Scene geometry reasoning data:
————

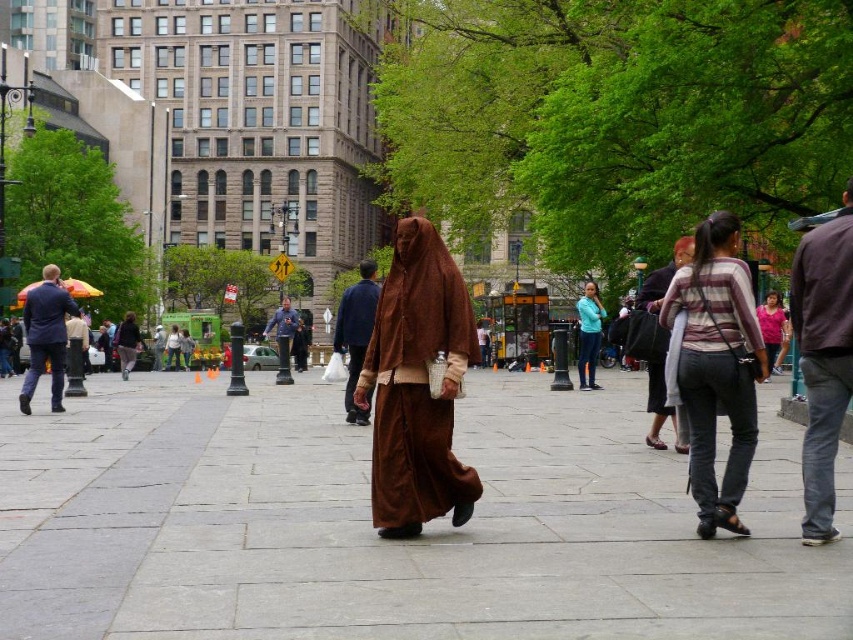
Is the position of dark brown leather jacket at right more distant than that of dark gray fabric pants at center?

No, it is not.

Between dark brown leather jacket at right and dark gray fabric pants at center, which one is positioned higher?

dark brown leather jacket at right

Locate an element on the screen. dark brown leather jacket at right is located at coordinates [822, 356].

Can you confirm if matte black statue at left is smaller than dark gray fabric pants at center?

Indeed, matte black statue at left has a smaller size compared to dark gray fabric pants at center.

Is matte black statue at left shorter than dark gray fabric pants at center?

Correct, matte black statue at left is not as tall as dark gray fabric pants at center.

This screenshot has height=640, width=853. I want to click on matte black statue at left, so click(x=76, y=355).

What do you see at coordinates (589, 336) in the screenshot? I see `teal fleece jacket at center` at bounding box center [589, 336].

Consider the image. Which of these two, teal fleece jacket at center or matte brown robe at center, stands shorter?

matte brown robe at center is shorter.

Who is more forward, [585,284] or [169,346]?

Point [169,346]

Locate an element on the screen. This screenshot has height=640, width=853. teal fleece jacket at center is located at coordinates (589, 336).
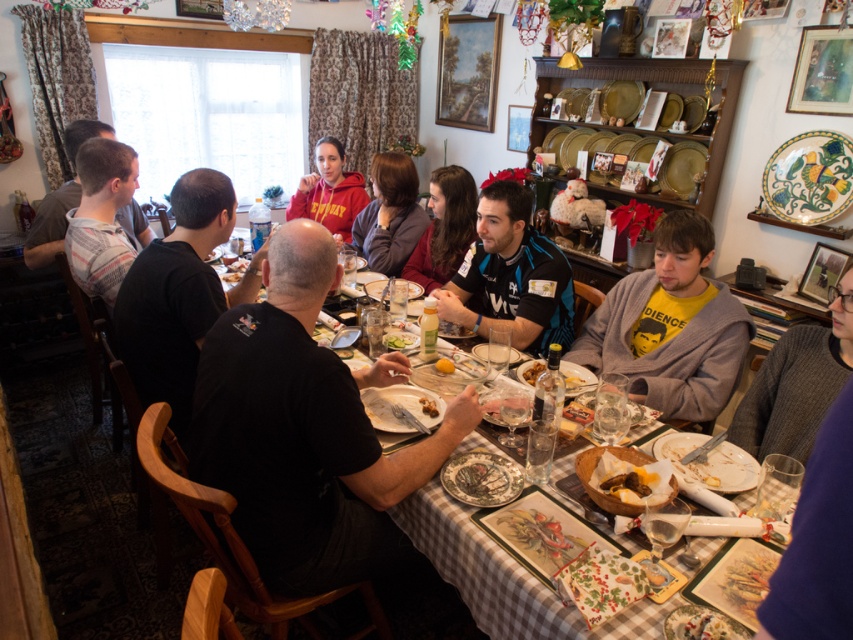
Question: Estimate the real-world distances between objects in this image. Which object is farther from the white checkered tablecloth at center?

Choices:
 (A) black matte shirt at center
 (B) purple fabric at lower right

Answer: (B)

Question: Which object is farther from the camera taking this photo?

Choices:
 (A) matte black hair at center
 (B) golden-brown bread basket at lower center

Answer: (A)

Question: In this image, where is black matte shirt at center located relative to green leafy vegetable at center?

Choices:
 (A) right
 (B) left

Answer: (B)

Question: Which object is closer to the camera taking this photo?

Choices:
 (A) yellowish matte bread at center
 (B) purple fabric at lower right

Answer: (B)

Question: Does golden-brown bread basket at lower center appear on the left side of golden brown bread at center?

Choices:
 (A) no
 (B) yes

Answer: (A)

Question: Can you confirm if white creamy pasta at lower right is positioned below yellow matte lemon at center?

————

▶ [AIM OF THE EXERCISE]:
Gather every line above that contains the word "right", and copy each one in full.

▶ [TASK ANSWER]:
Is the position of dark brown leather jacket at right more distant than that of dark gray fabric pants at center?
Between dark brown leather jacket at right and dark gray fabric pants at center, which one is positioned higher?
dark brown leather jacket at right
Locate an element on the screen. dark brown leather jacket at right is located at coordinates [822, 356].
 (B) purple fabric at lower right
 (A) right
 (B) purple fabric at lower right
Question: Can you confirm if white creamy pasta at lower right is positioned below yellow matte lemon at center?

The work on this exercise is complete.